TASK DESCRIPTION: Gather every line from the entries below that contains the word "kern", copying each one in full.

——

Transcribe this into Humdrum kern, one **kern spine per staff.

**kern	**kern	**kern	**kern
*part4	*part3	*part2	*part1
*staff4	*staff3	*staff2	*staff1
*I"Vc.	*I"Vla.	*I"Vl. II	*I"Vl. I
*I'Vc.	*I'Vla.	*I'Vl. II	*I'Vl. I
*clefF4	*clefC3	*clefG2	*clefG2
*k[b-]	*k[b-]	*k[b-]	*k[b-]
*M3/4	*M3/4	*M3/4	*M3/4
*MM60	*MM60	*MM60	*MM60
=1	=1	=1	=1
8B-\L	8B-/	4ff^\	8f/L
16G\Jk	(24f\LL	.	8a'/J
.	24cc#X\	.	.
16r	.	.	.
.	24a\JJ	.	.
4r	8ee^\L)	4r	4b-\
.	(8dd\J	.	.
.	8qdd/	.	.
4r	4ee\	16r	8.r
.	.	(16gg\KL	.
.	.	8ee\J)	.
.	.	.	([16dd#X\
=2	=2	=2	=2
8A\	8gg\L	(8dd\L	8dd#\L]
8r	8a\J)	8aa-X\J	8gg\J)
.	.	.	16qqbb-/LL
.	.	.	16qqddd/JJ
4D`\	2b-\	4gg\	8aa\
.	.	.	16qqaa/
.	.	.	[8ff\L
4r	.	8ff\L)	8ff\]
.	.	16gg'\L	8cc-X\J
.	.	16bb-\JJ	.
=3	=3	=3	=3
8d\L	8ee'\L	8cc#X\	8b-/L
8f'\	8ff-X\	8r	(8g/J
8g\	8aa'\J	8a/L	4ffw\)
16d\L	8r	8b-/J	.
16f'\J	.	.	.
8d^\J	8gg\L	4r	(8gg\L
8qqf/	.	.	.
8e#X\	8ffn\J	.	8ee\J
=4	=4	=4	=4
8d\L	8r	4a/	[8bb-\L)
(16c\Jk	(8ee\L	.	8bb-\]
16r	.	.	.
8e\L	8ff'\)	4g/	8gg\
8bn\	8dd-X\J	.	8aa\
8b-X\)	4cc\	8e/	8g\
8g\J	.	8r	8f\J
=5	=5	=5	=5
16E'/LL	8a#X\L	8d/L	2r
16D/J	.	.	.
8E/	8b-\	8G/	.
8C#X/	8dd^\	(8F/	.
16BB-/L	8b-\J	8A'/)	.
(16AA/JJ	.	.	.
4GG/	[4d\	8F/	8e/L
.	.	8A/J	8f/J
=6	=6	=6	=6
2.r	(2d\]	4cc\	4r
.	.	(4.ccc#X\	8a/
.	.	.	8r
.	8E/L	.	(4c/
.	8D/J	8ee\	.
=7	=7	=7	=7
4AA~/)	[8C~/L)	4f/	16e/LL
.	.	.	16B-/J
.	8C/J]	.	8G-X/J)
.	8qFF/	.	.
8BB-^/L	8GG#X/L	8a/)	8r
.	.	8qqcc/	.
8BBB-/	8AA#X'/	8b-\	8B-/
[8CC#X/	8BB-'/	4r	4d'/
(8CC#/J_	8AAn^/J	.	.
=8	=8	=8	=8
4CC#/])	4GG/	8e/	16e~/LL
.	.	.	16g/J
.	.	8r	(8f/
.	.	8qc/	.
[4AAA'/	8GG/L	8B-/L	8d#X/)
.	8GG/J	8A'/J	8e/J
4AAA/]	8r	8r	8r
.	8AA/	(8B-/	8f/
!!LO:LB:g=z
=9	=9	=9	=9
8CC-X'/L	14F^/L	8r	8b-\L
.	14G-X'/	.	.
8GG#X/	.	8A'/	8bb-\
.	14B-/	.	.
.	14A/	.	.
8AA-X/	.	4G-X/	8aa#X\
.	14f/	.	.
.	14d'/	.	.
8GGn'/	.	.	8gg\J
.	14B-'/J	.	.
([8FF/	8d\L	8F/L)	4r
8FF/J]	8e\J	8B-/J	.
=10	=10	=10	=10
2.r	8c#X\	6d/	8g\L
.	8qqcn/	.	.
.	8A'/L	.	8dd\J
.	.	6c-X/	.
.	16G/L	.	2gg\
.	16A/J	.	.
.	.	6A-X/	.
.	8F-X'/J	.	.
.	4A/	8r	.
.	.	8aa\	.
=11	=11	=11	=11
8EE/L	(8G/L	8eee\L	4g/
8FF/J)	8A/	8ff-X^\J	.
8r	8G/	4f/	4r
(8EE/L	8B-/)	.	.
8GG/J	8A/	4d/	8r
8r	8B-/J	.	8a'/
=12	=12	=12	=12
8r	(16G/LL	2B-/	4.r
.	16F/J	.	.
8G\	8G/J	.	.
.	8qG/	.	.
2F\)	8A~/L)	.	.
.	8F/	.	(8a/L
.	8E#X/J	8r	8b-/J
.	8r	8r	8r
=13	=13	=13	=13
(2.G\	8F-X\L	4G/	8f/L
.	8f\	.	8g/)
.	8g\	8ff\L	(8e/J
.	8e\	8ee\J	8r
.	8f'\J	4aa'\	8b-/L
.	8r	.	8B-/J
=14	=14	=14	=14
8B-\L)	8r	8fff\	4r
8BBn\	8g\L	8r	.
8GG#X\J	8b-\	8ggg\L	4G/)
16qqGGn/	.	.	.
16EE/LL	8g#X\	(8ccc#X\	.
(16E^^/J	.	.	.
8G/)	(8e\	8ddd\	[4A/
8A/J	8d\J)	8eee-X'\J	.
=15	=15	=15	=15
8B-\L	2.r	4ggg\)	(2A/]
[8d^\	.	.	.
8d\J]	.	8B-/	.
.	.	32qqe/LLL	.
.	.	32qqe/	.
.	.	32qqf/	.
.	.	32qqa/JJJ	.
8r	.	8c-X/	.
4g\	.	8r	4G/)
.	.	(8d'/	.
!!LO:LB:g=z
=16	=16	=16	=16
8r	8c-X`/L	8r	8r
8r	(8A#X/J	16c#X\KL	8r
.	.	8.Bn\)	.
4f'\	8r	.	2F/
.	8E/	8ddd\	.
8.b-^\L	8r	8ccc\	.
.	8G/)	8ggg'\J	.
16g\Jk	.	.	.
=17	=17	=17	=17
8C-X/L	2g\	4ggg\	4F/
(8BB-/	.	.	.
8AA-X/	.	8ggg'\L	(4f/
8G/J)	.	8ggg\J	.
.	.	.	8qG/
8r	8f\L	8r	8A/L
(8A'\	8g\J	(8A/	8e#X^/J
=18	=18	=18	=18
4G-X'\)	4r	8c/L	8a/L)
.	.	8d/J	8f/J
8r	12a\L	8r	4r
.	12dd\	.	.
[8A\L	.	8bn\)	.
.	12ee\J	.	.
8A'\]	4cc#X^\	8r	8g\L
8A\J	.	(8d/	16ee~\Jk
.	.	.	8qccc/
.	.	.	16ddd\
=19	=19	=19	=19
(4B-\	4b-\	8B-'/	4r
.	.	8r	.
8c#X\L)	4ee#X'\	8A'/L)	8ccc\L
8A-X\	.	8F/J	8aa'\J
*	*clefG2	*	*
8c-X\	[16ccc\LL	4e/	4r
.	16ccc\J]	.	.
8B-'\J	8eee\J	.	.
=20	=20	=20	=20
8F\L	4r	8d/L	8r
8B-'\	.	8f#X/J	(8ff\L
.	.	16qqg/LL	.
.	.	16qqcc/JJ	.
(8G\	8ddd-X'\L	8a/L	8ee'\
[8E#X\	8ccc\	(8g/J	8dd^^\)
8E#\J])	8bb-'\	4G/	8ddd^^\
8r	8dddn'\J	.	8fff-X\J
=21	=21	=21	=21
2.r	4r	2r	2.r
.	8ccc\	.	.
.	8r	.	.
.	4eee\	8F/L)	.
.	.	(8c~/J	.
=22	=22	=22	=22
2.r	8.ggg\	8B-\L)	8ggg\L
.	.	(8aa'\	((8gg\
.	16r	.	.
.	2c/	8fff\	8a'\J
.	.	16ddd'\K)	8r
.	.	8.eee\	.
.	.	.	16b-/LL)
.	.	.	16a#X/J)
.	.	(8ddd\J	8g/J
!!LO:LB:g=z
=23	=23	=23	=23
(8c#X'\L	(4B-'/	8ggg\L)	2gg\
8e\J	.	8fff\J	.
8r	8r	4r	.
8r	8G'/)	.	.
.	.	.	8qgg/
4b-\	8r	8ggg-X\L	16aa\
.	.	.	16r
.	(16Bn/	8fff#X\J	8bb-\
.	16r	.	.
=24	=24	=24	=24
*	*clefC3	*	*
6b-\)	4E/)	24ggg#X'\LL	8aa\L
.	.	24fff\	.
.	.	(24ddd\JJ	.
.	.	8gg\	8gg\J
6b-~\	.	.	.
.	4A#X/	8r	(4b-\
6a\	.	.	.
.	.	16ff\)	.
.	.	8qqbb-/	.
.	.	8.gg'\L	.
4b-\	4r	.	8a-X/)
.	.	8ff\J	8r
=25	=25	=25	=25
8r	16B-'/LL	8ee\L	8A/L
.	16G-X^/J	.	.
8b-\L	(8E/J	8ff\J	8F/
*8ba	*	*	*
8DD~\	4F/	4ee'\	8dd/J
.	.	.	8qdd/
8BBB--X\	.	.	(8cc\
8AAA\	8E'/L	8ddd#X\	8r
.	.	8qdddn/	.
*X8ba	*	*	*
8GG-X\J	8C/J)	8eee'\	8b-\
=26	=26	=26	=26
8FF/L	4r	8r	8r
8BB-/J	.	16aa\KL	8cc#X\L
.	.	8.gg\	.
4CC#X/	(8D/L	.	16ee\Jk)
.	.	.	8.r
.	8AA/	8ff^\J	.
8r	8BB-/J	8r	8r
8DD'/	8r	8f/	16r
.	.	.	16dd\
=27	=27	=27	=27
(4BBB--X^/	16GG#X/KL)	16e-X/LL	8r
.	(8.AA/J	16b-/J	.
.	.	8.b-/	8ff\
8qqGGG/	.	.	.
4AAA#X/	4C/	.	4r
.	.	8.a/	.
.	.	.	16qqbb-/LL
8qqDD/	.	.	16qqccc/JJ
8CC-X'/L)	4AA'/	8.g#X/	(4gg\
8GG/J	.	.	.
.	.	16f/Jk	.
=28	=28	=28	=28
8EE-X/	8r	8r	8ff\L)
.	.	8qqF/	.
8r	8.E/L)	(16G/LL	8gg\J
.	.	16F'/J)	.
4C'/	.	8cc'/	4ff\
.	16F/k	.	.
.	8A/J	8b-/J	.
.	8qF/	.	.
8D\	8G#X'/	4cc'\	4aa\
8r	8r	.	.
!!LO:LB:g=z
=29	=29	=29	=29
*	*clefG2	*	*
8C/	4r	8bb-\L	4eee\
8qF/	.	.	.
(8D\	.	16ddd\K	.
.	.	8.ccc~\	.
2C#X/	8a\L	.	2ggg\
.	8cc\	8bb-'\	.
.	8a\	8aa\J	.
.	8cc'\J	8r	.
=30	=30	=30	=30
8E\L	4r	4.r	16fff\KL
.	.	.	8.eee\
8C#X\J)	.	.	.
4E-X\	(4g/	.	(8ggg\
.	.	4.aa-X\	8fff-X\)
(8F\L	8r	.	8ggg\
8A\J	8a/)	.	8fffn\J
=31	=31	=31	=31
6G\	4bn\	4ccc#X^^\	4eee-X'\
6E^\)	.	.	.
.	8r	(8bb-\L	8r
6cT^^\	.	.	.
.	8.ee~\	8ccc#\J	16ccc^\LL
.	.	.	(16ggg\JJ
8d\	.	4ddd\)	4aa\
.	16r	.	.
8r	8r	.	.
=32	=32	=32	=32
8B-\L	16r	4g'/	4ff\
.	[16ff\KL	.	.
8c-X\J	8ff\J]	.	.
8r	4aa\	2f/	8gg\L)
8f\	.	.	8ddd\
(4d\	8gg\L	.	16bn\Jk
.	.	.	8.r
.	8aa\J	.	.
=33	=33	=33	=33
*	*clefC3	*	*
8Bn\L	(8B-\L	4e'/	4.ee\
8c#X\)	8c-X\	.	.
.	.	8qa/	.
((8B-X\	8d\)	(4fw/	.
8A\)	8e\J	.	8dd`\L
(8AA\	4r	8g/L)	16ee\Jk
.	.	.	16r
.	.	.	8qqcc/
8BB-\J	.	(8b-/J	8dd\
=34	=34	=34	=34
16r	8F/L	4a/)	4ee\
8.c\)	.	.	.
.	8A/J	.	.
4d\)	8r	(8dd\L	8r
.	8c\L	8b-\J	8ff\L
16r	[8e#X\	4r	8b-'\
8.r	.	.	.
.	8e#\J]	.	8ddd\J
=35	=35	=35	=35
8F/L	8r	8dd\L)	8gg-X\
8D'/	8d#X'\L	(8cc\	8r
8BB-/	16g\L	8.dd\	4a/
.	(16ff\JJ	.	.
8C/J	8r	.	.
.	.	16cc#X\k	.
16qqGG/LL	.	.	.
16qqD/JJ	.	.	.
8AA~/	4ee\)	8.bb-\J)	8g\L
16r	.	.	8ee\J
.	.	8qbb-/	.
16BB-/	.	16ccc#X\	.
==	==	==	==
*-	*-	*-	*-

——

RESULT OF THIS TASK:
Transcribe this into Humdrum kern, one **kern spine per staff.
**kern	**kern	**kern	**kern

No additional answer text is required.